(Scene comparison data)
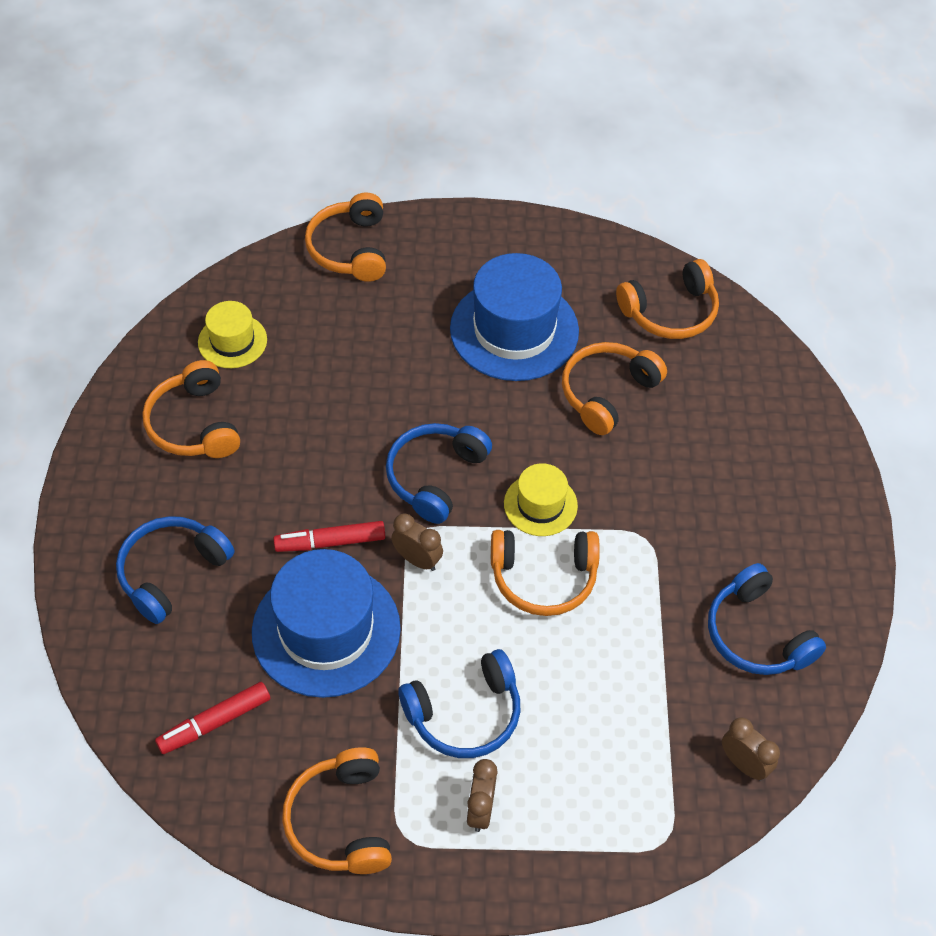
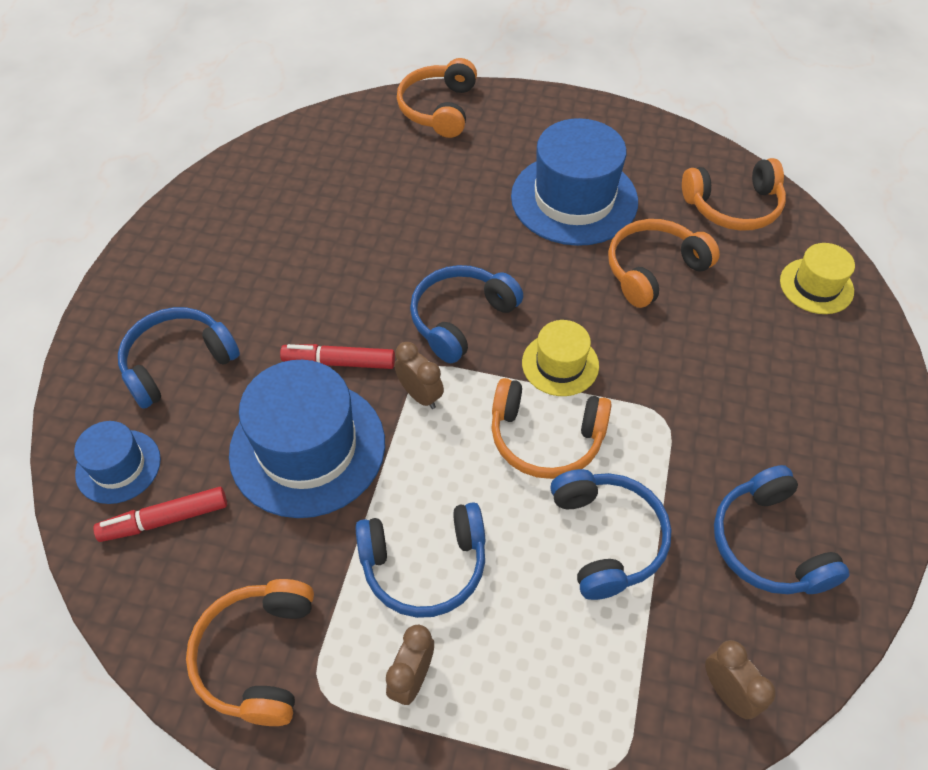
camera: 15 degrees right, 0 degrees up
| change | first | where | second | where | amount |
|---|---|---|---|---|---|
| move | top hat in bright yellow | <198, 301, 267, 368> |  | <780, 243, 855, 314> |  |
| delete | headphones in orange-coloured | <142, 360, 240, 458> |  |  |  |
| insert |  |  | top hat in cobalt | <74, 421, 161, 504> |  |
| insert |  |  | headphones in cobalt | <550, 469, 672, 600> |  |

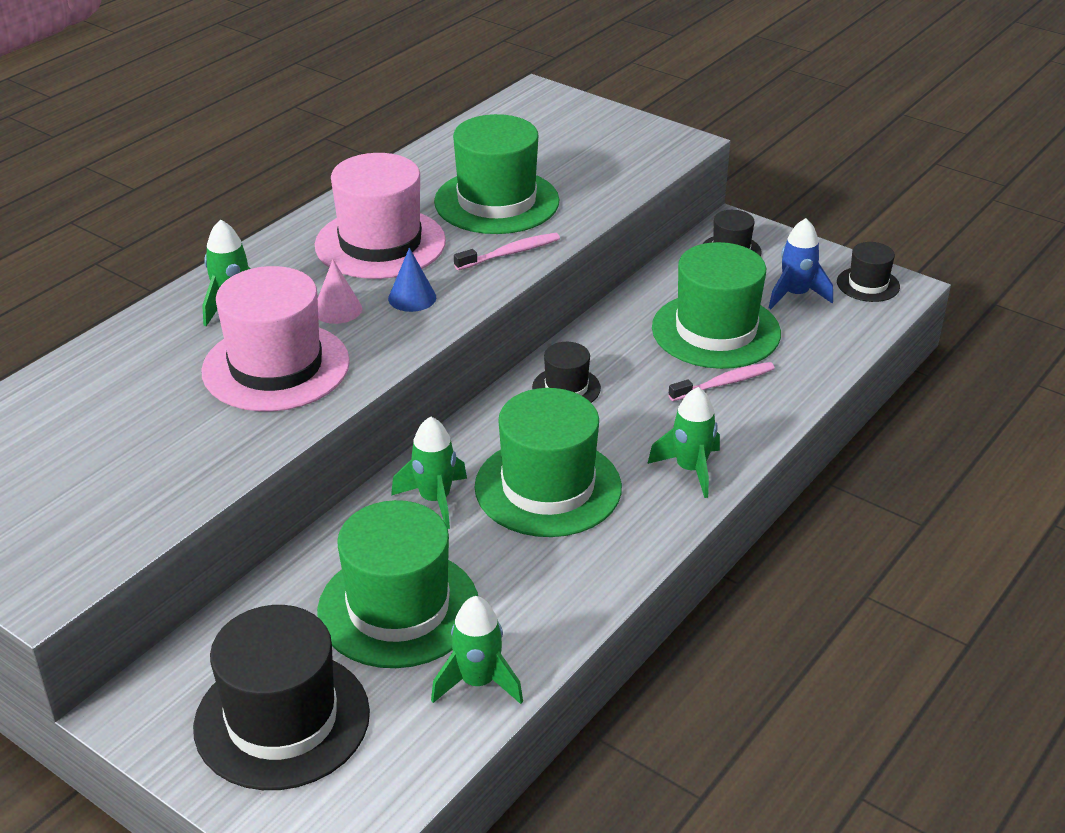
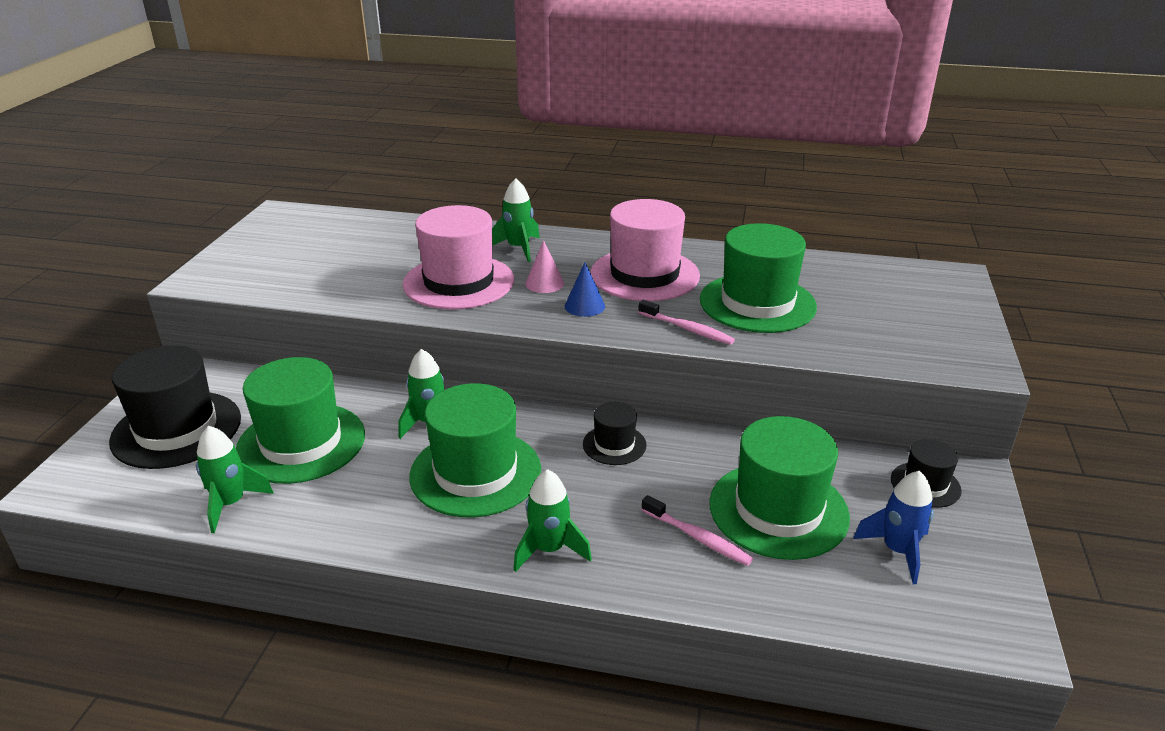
camera: 65 degrees right, 5 degrees down
| change | first | where | second | where | amount |
|---|---|---|---|---|---|
| delete | top hat in ebony | <837, 242, 900, 302> |  |  |  |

▸ Aim of the exercise: With pictures omitted, restate word for word every line above from the one containing "hat in cobalt" to the end of the entries.

▸ Expected answer:
| insert |  |  | top hat in cobalt | <74, 421, 161, 504> |  |
| insert |  |  | headphones in cobalt | <550, 469, 672, 600> |  |

camera: 65 degrees right, 5 degrees down
| change | first | where | second | where | amount |
|---|---|---|---|---|---|
| delete | top hat in ebony | <837, 242, 900, 302> |  |  |  |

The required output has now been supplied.